(Colored shape tracking data)
*****
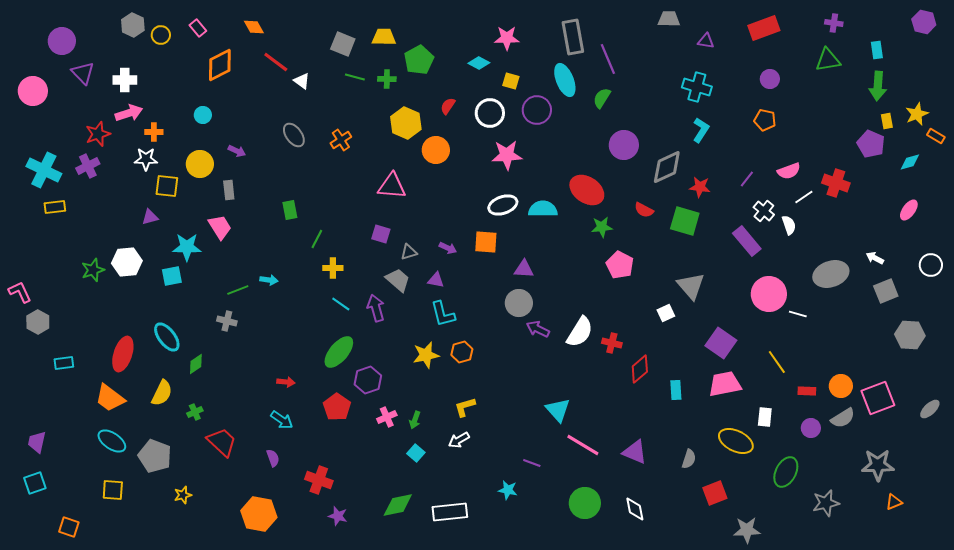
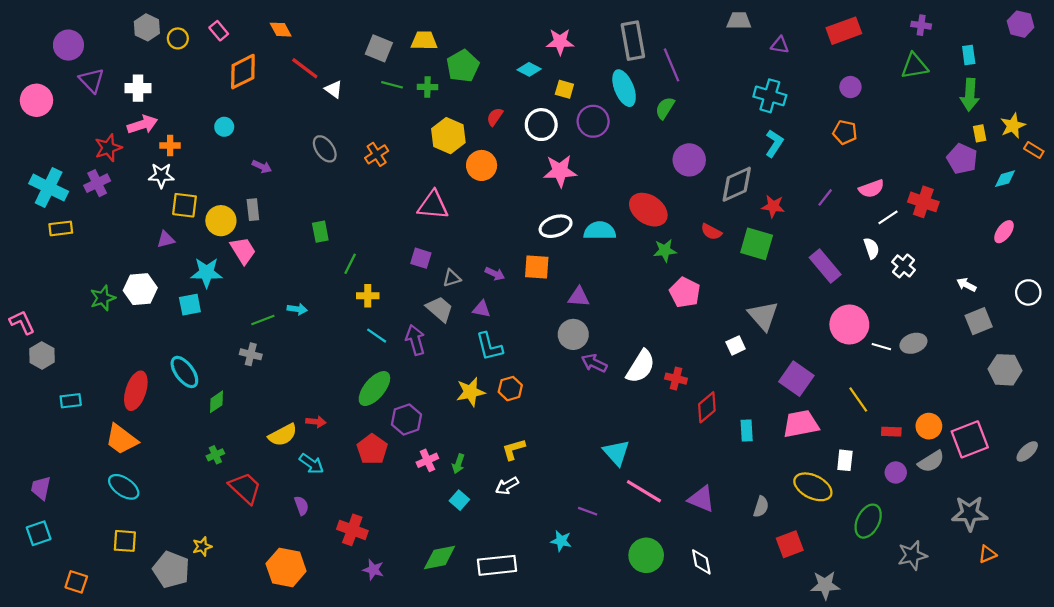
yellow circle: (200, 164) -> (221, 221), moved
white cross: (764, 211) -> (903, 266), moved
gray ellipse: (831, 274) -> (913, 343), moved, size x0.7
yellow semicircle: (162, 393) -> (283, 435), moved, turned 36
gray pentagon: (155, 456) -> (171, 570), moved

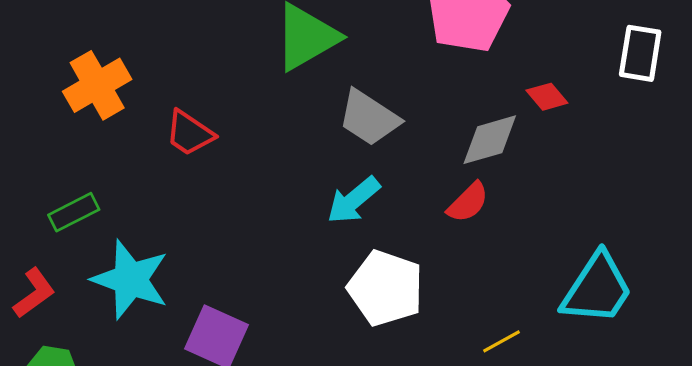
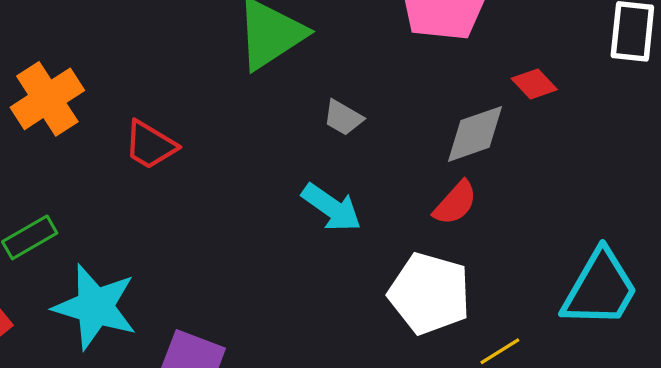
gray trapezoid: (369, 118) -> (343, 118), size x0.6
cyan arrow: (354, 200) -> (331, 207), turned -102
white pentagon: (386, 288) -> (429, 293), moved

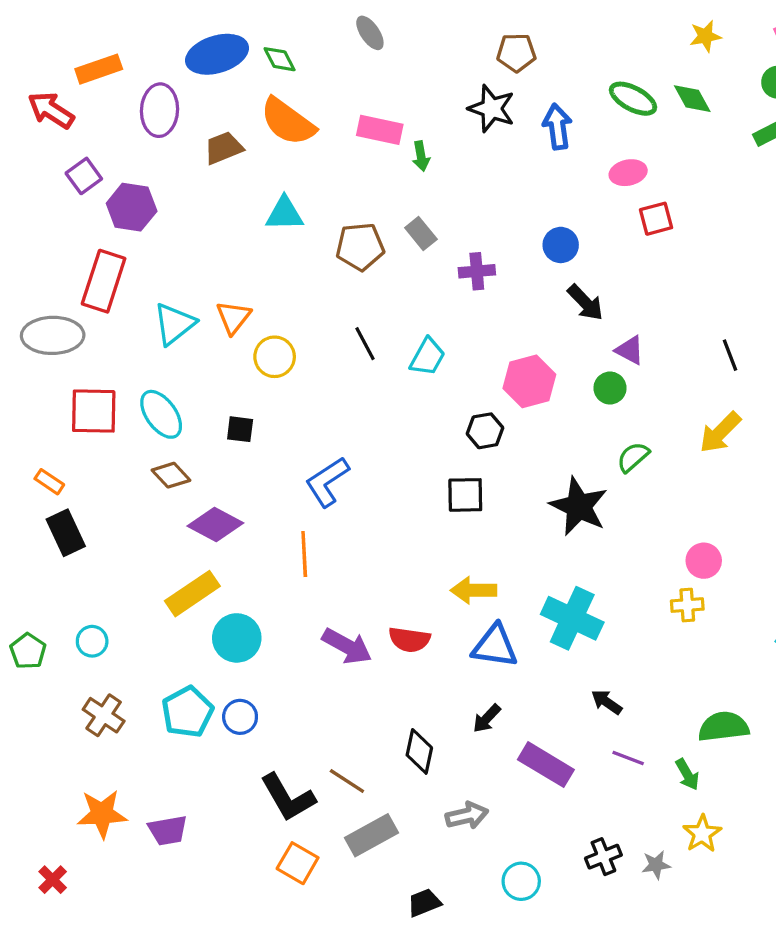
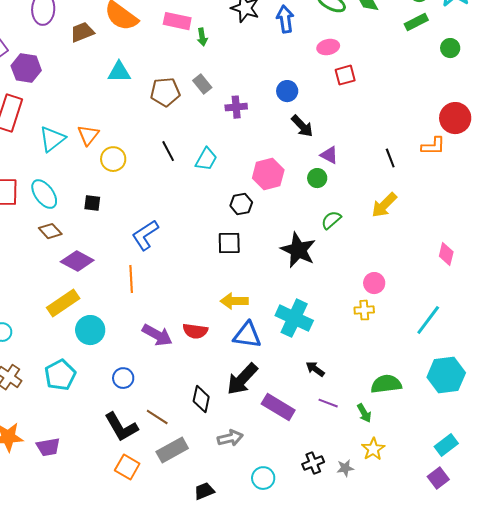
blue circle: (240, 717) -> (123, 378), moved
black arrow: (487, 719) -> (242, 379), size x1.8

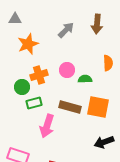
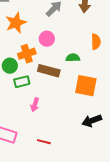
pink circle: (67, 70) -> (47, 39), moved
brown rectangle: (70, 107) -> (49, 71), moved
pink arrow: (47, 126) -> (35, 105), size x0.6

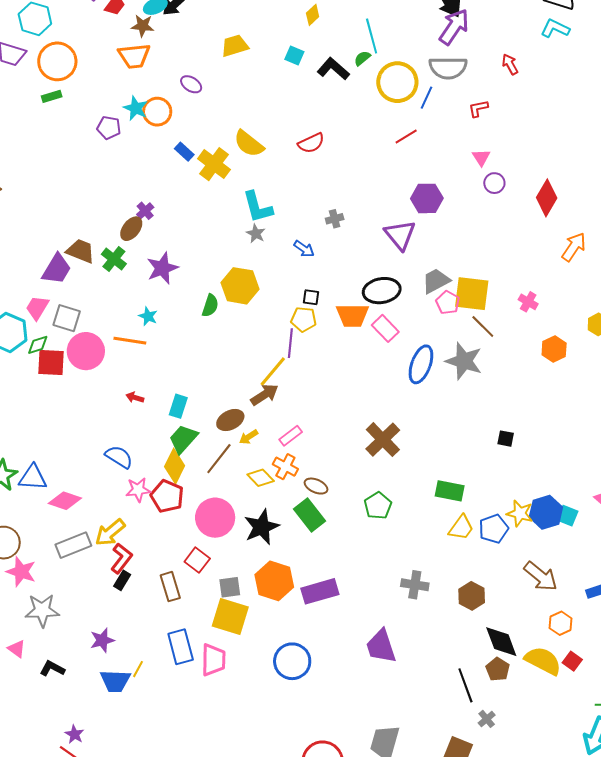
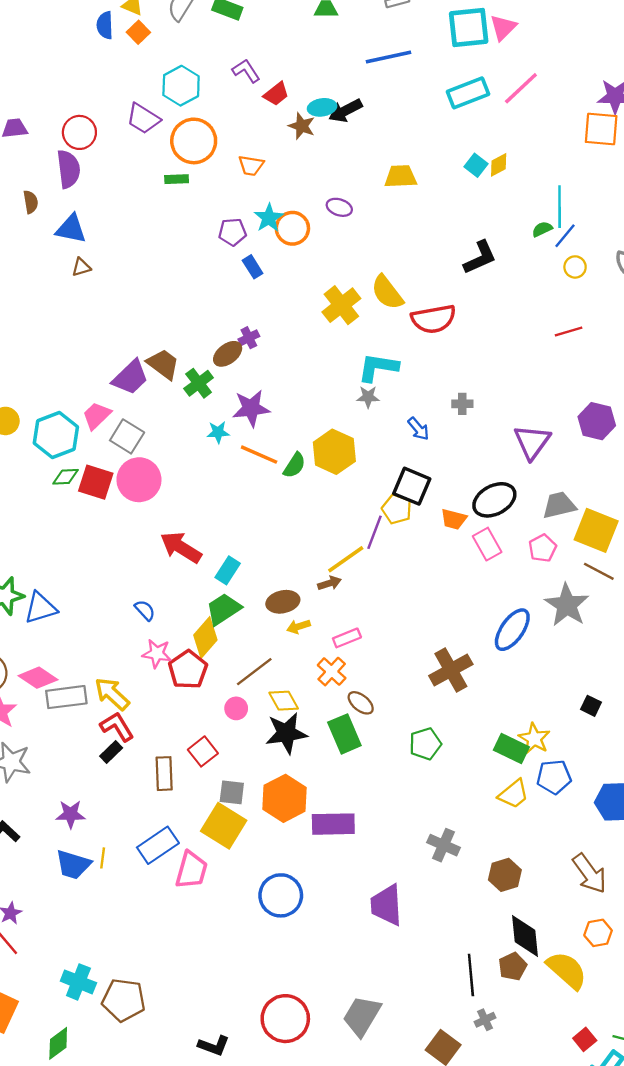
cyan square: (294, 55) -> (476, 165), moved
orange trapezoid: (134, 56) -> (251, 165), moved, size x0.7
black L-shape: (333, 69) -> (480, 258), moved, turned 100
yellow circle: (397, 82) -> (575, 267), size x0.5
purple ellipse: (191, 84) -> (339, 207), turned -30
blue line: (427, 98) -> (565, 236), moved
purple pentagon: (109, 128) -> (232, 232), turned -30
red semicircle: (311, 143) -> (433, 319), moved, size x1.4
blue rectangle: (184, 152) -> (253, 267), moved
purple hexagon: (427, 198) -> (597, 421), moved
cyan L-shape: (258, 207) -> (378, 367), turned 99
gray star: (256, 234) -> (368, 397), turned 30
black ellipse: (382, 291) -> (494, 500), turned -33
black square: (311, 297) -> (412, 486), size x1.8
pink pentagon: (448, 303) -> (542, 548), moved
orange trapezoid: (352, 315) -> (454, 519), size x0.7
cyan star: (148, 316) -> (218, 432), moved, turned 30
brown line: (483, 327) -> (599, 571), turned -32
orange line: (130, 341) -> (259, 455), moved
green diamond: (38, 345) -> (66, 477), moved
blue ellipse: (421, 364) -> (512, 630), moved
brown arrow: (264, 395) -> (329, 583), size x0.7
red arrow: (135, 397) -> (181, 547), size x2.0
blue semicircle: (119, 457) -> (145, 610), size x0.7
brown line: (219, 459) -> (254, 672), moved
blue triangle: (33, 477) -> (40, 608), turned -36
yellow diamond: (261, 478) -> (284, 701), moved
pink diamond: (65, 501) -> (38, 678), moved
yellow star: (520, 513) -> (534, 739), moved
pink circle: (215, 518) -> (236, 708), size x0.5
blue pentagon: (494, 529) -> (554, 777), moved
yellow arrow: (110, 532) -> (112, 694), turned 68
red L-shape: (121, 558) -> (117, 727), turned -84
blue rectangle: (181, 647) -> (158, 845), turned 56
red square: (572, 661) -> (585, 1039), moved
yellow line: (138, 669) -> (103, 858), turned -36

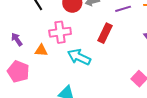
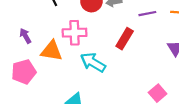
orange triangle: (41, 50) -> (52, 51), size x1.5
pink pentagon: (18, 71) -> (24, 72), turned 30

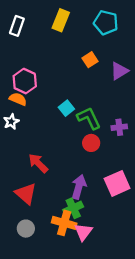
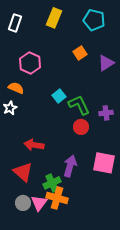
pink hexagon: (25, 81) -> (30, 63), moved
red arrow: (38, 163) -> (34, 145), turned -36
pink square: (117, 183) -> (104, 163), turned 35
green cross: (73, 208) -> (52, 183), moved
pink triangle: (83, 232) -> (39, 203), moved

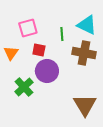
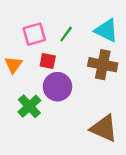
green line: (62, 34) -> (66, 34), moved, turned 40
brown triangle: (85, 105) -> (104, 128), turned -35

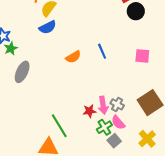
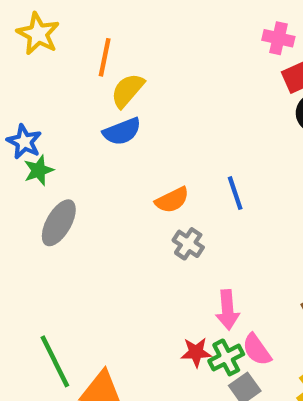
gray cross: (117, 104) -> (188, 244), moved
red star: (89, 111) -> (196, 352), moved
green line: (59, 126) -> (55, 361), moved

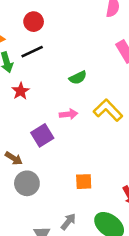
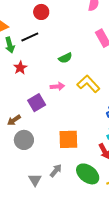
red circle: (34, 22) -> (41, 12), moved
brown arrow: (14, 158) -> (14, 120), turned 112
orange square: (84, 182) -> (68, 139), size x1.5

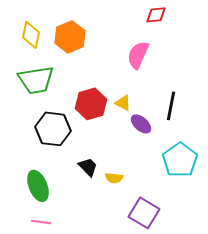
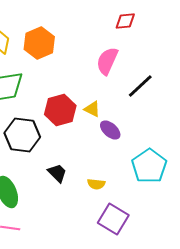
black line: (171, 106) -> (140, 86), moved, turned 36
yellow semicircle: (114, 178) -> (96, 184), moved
*****
WORK INSTRUCTION: Your copy should hold each line above exactly and no pictures at all.

RESULT OF THE EXERCISE:
yellow circle: (200, 164) -> (221, 221), moved
white cross: (764, 211) -> (903, 266), moved
gray ellipse: (831, 274) -> (913, 343), moved, size x0.7
yellow semicircle: (162, 393) -> (283, 435), moved, turned 36
gray pentagon: (155, 456) -> (171, 570), moved

gray trapezoid: (369, 118) -> (343, 118), size x0.6
cyan arrow: (354, 200) -> (331, 207), turned -102
white pentagon: (386, 288) -> (429, 293), moved

blue circle: (240, 717) -> (123, 378), moved
black arrow: (487, 719) -> (242, 379), size x1.8

pink circle: (67, 70) -> (47, 39), moved
brown rectangle: (70, 107) -> (49, 71), moved
pink arrow: (47, 126) -> (35, 105), size x0.6

cyan square: (294, 55) -> (476, 165), moved
orange trapezoid: (134, 56) -> (251, 165), moved, size x0.7
black L-shape: (333, 69) -> (480, 258), moved, turned 100
yellow circle: (397, 82) -> (575, 267), size x0.5
purple ellipse: (191, 84) -> (339, 207), turned -30
blue line: (427, 98) -> (565, 236), moved
purple pentagon: (109, 128) -> (232, 232), turned -30
red semicircle: (311, 143) -> (433, 319), moved, size x1.4
blue rectangle: (184, 152) -> (253, 267), moved
purple hexagon: (427, 198) -> (597, 421), moved
cyan L-shape: (258, 207) -> (378, 367), turned 99
gray star: (256, 234) -> (368, 397), turned 30
black ellipse: (382, 291) -> (494, 500), turned -33
black square: (311, 297) -> (412, 486), size x1.8
pink pentagon: (448, 303) -> (542, 548), moved
orange trapezoid: (352, 315) -> (454, 519), size x0.7
cyan star: (148, 316) -> (218, 432), moved, turned 30
brown line: (483, 327) -> (599, 571), turned -32
orange line: (130, 341) -> (259, 455), moved
green diamond: (38, 345) -> (66, 477), moved
blue ellipse: (421, 364) -> (512, 630), moved
brown arrow: (264, 395) -> (329, 583), size x0.7
red arrow: (135, 397) -> (181, 547), size x2.0
blue semicircle: (119, 457) -> (145, 610), size x0.7
brown line: (219, 459) -> (254, 672), moved
blue triangle: (33, 477) -> (40, 608), turned -36
yellow diamond: (261, 478) -> (284, 701), moved
pink diamond: (65, 501) -> (38, 678), moved
yellow star: (520, 513) -> (534, 739), moved
pink circle: (215, 518) -> (236, 708), size x0.5
blue pentagon: (494, 529) -> (554, 777), moved
yellow arrow: (110, 532) -> (112, 694), turned 68
red L-shape: (121, 558) -> (117, 727), turned -84
blue rectangle: (181, 647) -> (158, 845), turned 56
red square: (572, 661) -> (585, 1039), moved
yellow line: (138, 669) -> (103, 858), turned -36

orange triangle: (41, 50) -> (52, 51), size x1.5
pink pentagon: (18, 71) -> (24, 72), turned 30

pink hexagon: (25, 81) -> (30, 63), moved
red arrow: (38, 163) -> (34, 145), turned -36
pink square: (117, 183) -> (104, 163), turned 35
green cross: (73, 208) -> (52, 183), moved
pink triangle: (83, 232) -> (39, 203), moved

green line: (62, 34) -> (66, 34), moved, turned 40
brown triangle: (85, 105) -> (104, 128), turned -35

gray cross: (117, 104) -> (188, 244), moved
red star: (89, 111) -> (196, 352), moved
green line: (59, 126) -> (55, 361), moved

red circle: (34, 22) -> (41, 12), moved
brown arrow: (14, 158) -> (14, 120), turned 112
orange square: (84, 182) -> (68, 139), size x1.5

black line: (171, 106) -> (140, 86), moved, turned 36
yellow semicircle: (114, 178) -> (96, 184), moved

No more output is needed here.